TASK REQUIREMENTS
Return every record below exactly as written, but leave out the pictures.

(Saved entries)
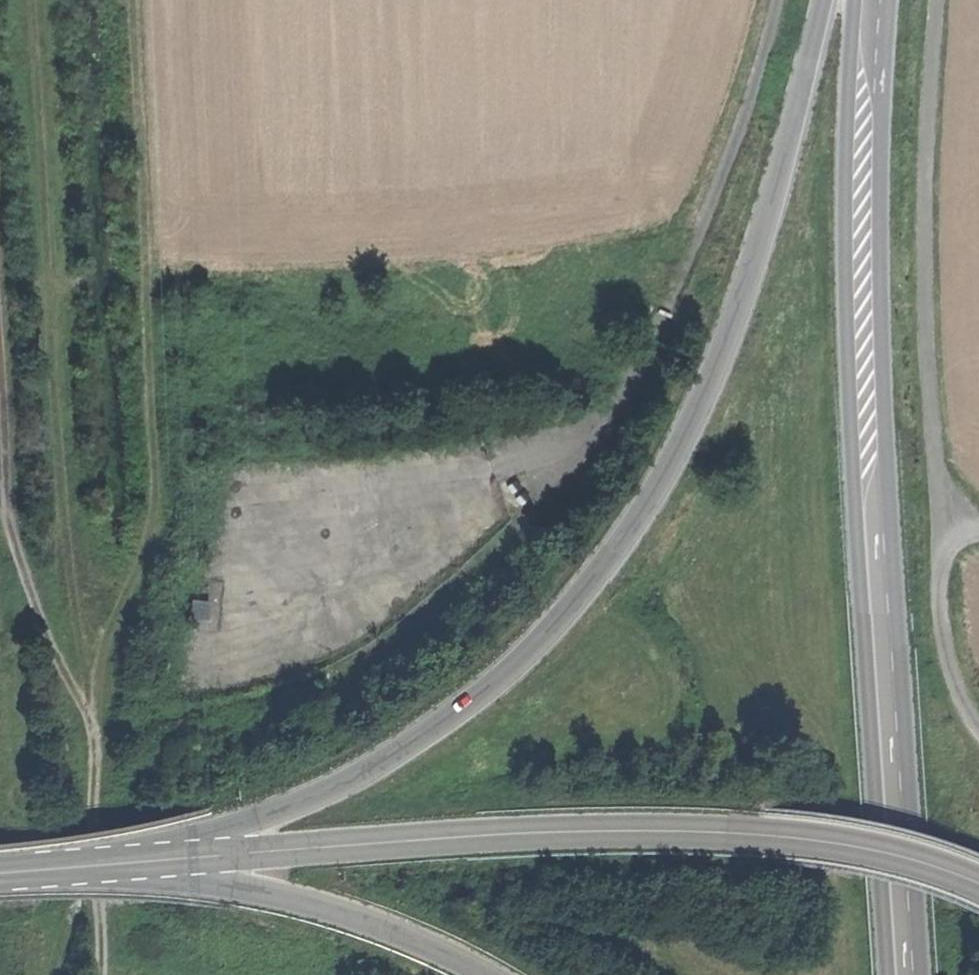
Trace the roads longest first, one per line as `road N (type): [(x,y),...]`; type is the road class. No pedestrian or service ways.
road 1 (secondary): [(830,0),(768,233),(707,398),(660,485),(597,575),(528,652),(451,714),(346,778),(121,860)]
road 2 (secondary): [(906,974),(869,402),(865,231),(875,0)]
road 3 (primary): [(121,860),(403,841),(756,835),(888,855),(978,888)]
road 4 (track): [(780,0),(763,77),(720,201),(622,402),(553,507),(458,597),(357,668),(314,688)]
road 5 (track): [(87,718),(83,599),(54,376),(43,0)]
road 6 (track): [(129,0),(159,511),(136,593),(86,701)]
road 7 (track): [(978,524),(956,513),(938,468),(930,406),(926,155),(935,0)]
road 8 (track): [(0,326),(23,751),(36,838)]
road 9 (track): [(98,974),(87,718),(0,486)]
road 10 (primary): [(121,860),(288,899),(473,974)]
road 11 (unclassified): [(956,513),(941,559),(944,642),(978,724)]
road 12 (primary): [(0,871),(121,860)]

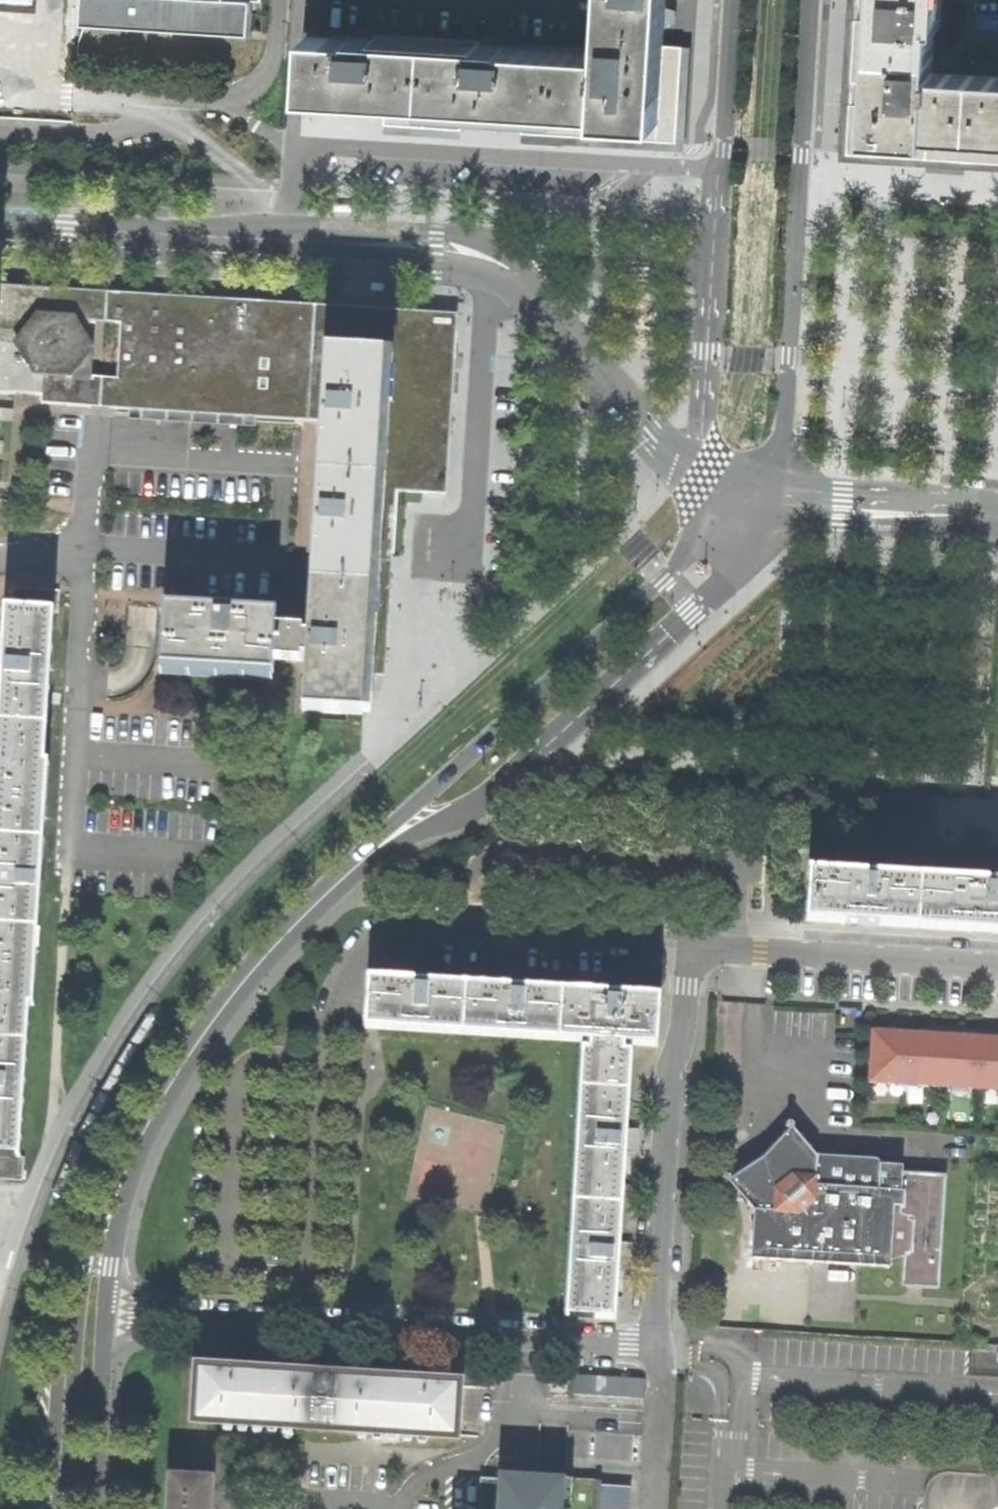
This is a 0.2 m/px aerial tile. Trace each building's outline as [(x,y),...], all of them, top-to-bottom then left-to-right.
[(83,22),(262,31),(263,0),(84,0),(83,22)] [(678,147),(683,51),(664,50),(665,32),(666,9),(667,0),(606,0),(604,49),(321,35),(315,34),(311,100),(350,102),(389,104),(388,129),(435,132),(463,134),(464,113),(494,114),(527,116),(526,137),(599,142),(678,147)] [(937,75),(940,27),(946,27),(947,0),(879,0),(878,10),(877,26),(859,25),(858,36),(855,84),(874,86),(873,99),(872,110),(853,109),(852,131),(850,155),(902,159),(953,162),(994,164),(997,165),(997,79),(937,75)] [(328,204),(328,211),(348,213),(349,205),(328,204)] [(374,282),(374,289),(394,291),(395,283),(374,282)] [(40,396),(39,407),(100,410),(103,382),(84,381),(87,352),(91,352),(93,323),(107,324),(110,295),(0,289),(0,395),(40,396)] [(320,466),(313,579),(375,584),(392,585),(397,491),(447,494),(457,319),(214,302),(110,295),(107,324),(122,325),(119,383),(103,382),(100,410),(323,423),(322,437),(320,466)] [(306,639),(273,637),(271,663),(304,665),(304,659),(309,659),(305,710),(365,714),(384,715),(386,678),(387,664),(389,634),(391,602),(392,585),(375,584),(313,579),(311,624),(310,648),(305,647),(306,639)] [(45,726),(53,616),(54,614),(56,592),(10,589),(8,611),(3,610),(0,652),(0,723),(45,726)] [(161,607),(159,668),(271,676),(271,663),(273,637),(274,615),(196,609),(161,607)] [(41,840),(47,765),(42,765),(45,726),(0,723),(0,837),(41,840)] [(35,929),(41,840),(0,837),(0,927),(35,929)] [(811,877),(808,926),(859,929),(918,933),(921,884),(811,877)] [(921,884),(918,933),(997,938),(997,888),(921,884)] [(18,1155),(26,1006),(30,1006),(35,929),(0,927),(0,1154),(18,1155)] [(579,1052),(562,1318),(610,1321),(614,1266),(623,1266),(624,1257),(624,1246),(615,1245),(621,1152),(631,1153),(631,1142),(632,1132),(622,1131),(627,1055),(621,1055),(621,1045),(652,1047),(655,999),(618,997),(618,987),(606,986),(597,985),(596,995),(521,990),(521,980),(511,979),(501,979),(501,989),(424,984),(425,974),(414,973),(405,972),(404,983),(368,980),(365,1028),(384,1029),(586,1043),(586,1052),(579,1052)] [(867,1084),(997,1093),(997,1043),(992,1042),(992,1034),(959,1032),(927,1030),(926,1038),(915,1038),(884,1036),(870,1035),(867,1084)] [(753,1210),(750,1258),(889,1268),(890,1260),(903,1256),(902,1274),(902,1287),(922,1288),(940,1288),(944,1201),(944,1188),(945,1175),(930,1174),(903,1172),(902,1167),(880,1165),(879,1161),(876,1160),(820,1156),(816,1156),(806,1141),(793,1129),(793,1127),(793,1125),(792,1123),(790,1122),(789,1122),(787,1123),(786,1125),(786,1127),(787,1128),(788,1129),(789,1130),(779,1140),(772,1152),(764,1159),(756,1166),(740,1172),(730,1178),(729,1176),(727,1175),(725,1175),(724,1176),(723,1177),(722,1178),(722,1179),(723,1181),(723,1182),(725,1183),(726,1183),(727,1183),(729,1182),(732,1186),(736,1186),(750,1201),(750,1206),(753,1210)] [(195,1369),(191,1419),(255,1424),(378,1432),(448,1437),(451,1388),(195,1369)] [(580,1394),(647,1393),(647,1376),(579,1377),(580,1394)] [(499,1470),(497,1508),(569,1508),(573,1469),(499,1470)] [(163,1508),(204,1508),(206,1479),(165,1477),(163,1508)]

RESPONSE
Trace the roads longest first, one per line as `road N (type): [(x,y),...]`; type is the road class. No pedestrian or service ways.
road 1 (secondary): [(830,0),(768,233),(707,398),(660,485),(597,575),(528,652),(451,714),(346,778),(121,860)]
road 2 (secondary): [(906,974),(869,402),(865,231),(875,0)]
road 3 (primary): [(121,860),(403,841),(756,835),(888,855),(978,888)]
road 4 (track): [(780,0),(763,77),(720,201),(622,402),(553,507),(458,597),(357,668),(314,688)]
road 5 (track): [(87,718),(83,599),(54,376),(43,0)]
road 6 (track): [(129,0),(159,511),(136,593),(86,701)]
road 7 (track): [(978,524),(956,513),(938,468),(930,406),(926,155),(935,0)]
road 8 (track): [(0,326),(23,751),(36,838)]
road 9 (track): [(98,974),(87,718),(0,486)]
road 10 (primary): [(121,860),(288,899),(473,974)]
road 11 (unclassified): [(956,513),(941,559),(944,642),(978,724)]
road 12 (primary): [(0,871),(121,860)]

This is a 0.2 m/px aerial tile. Trace each building's outline as [(x,y),...], all of them, top-to-bottom then left-to-right.
[(83,22),(262,31),(263,0),(84,0),(83,22)] [(678,147),(683,51),(664,50),(665,32),(666,9),(667,0),(606,0),(604,49),(321,35),(315,34),(311,100),(350,102),(389,104),(388,129),(435,132),(463,134),(464,113),(494,114),(527,116),(526,137),(599,142),(678,147)] [(937,75),(940,27),(946,27),(947,0),(879,0),(878,10),(877,26),(859,25),(858,36),(855,84),(874,86),(873,99),(872,110),(853,109),(852,131),(850,155),(902,159),(953,162),(994,164),(997,165),(997,79),(937,75)] [(328,204),(328,211),(348,213),(349,205),(328,204)] [(374,282),(374,289),(394,291),(395,283),(374,282)] [(40,396),(39,407),(100,410),(103,382),(84,381),(87,352),(91,352),(93,323),(107,324),(110,295),(0,289),(0,395),(40,396)] [(320,466),(313,579),(375,584),(392,585),(397,491),(447,494),(457,319),(214,302),(110,295),(107,324),(122,325),(119,383),(103,382),(100,410),(323,423),(322,437),(320,466)] [(306,639),(273,637),(271,663),(304,665),(304,659),(309,659),(305,710),(365,714),(384,715),(386,678),(387,664),(389,634),(391,602),(392,585),(375,584),(313,579),(311,624),(310,648),(305,647),(306,639)] [(45,726),(53,616),(54,614),(56,592),(10,589),(8,611),(3,610),(0,652),(0,723),(45,726)] [(161,607),(159,668),(271,676),(271,663),(273,637),(274,615),(196,609),(161,607)] [(41,840),(47,765),(42,765),(45,726),(0,723),(0,837),(41,840)] [(35,929),(41,840),(0,837),(0,927),(35,929)] [(811,877),(808,926),(859,929),(918,933),(921,884),(811,877)] [(921,884),(918,933),(997,938),(997,888),(921,884)] [(18,1155),(26,1006),(30,1006),(35,929),(0,927),(0,1154),(18,1155)] [(579,1052),(562,1318),(610,1321),(614,1266),(623,1266),(624,1257),(624,1246),(615,1245),(621,1152),(631,1153),(631,1142),(632,1132),(622,1131),(627,1055),(621,1055),(621,1045),(652,1047),(655,999),(618,997),(618,987),(606,986),(597,985),(596,995),(521,990),(521,980),(511,979),(501,979),(501,989),(424,984),(425,974),(414,973),(405,972),(404,983),(368,980),(365,1028),(384,1029),(586,1043),(586,1052),(579,1052)] [(867,1084),(997,1093),(997,1043),(992,1042),(992,1034),(959,1032),(927,1030),(926,1038),(915,1038),(884,1036),(870,1035),(867,1084)] [(753,1210),(750,1258),(889,1268),(890,1260),(903,1256),(902,1274),(902,1287),(922,1288),(940,1288),(944,1201),(944,1188),(945,1175),(930,1174),(903,1172),(902,1167),(880,1165),(879,1161),(876,1160),(820,1156),(816,1156),(806,1141),(793,1129),(793,1127),(793,1125),(792,1123),(790,1122),(789,1122),(787,1123),(786,1125),(786,1127),(787,1128),(788,1129),(789,1130),(779,1140),(772,1152),(764,1159),(756,1166),(740,1172),(730,1178),(729,1176),(727,1175),(725,1175),(724,1176),(723,1177),(722,1178),(722,1179),(723,1181),(723,1182),(725,1183),(726,1183),(727,1183),(729,1182),(732,1186),(736,1186),(750,1201),(750,1206),(753,1210)] [(195,1369),(191,1419),(255,1424),(378,1432),(448,1437),(451,1388),(195,1369)] [(580,1394),(647,1393),(647,1376),(579,1377),(580,1394)] [(499,1470),(497,1508),(569,1508),(573,1469),(499,1470)] [(163,1508),(204,1508),(206,1479),(165,1477),(163,1508)]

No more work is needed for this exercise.